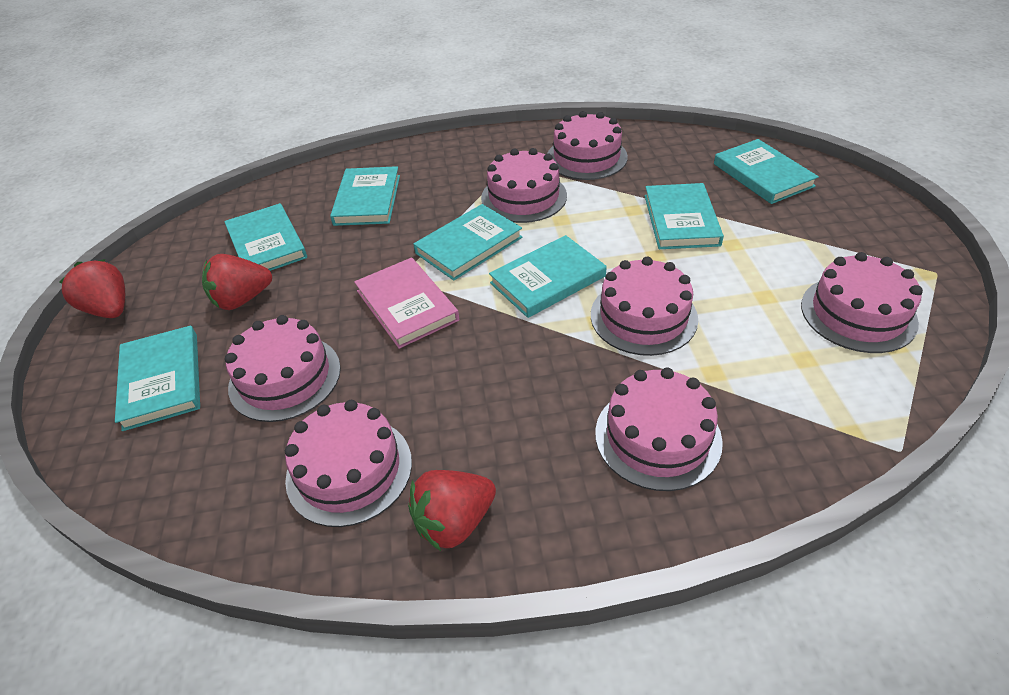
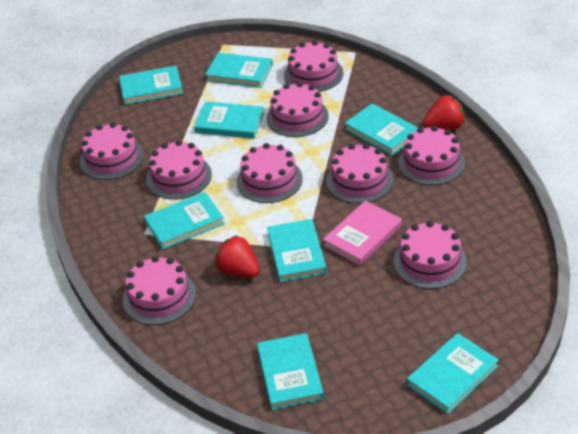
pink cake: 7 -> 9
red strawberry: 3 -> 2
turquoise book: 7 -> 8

+++

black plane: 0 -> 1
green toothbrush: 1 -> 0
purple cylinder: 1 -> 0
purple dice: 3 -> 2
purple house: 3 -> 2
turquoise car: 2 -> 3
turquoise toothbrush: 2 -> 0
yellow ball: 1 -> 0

+++

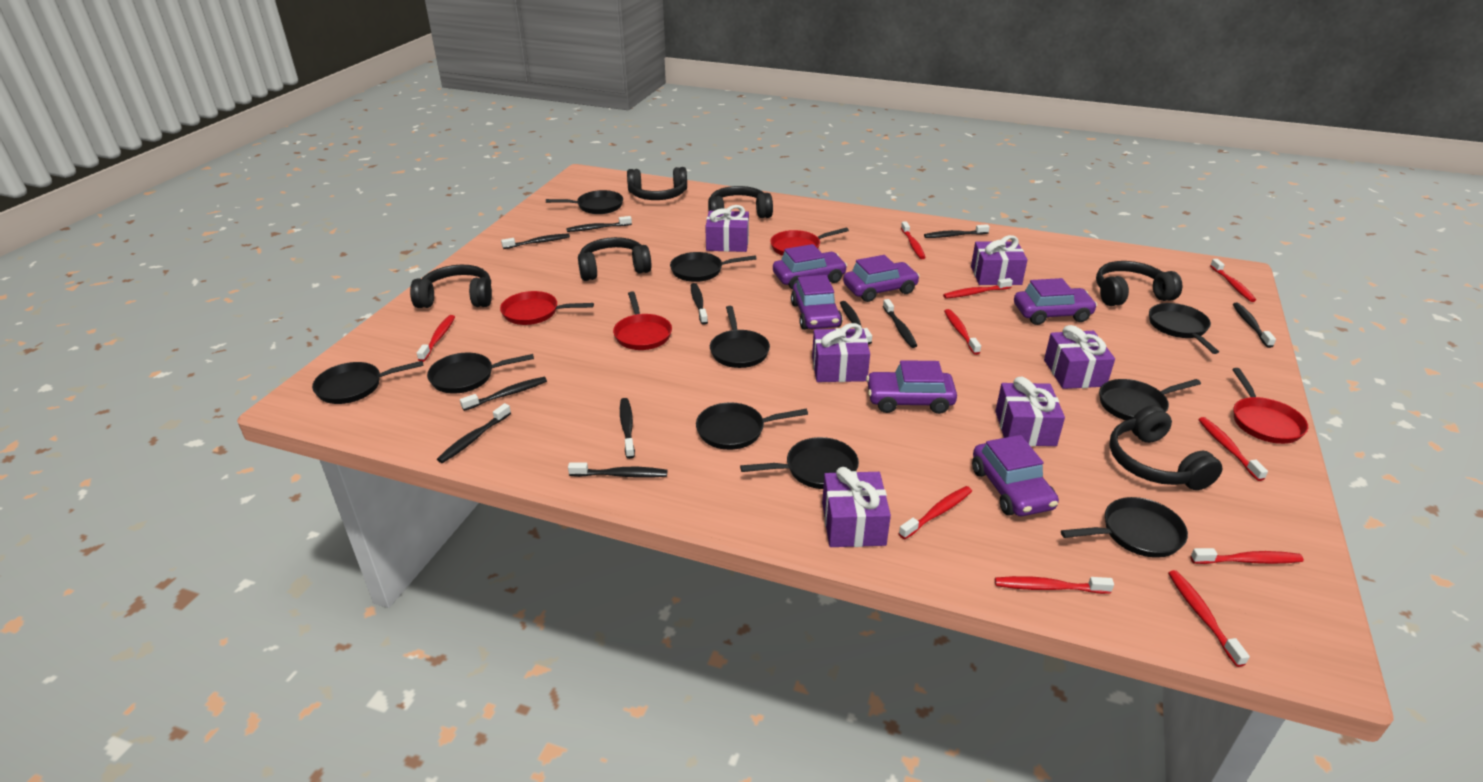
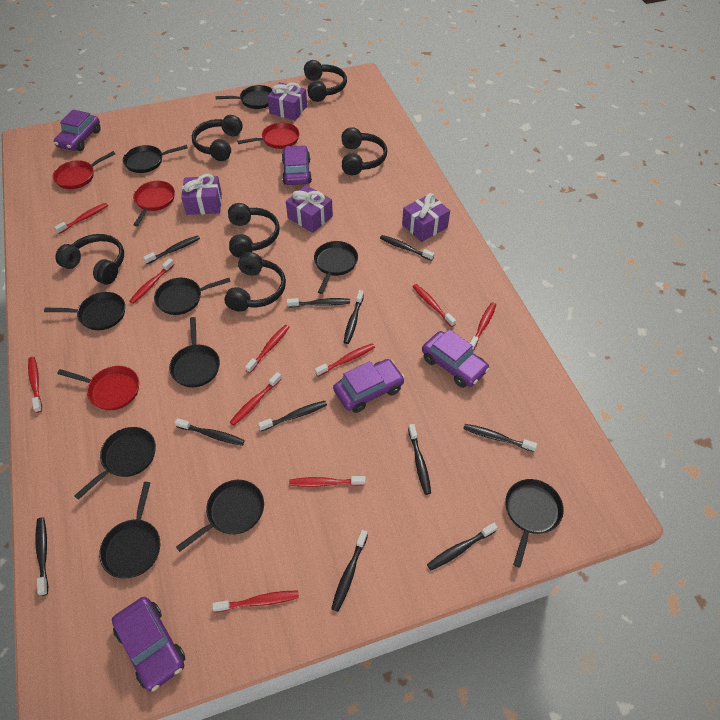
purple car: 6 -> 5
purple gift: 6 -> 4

+++

Copy only this part of the entries above: the line with "turquoise car: 2 -> 3", the line with "yellow ball: 1 -> 0", and the lines between, all exactly as written.

turquoise car: 2 -> 3
turquoise toothbrush: 2 -> 0
yellow ball: 1 -> 0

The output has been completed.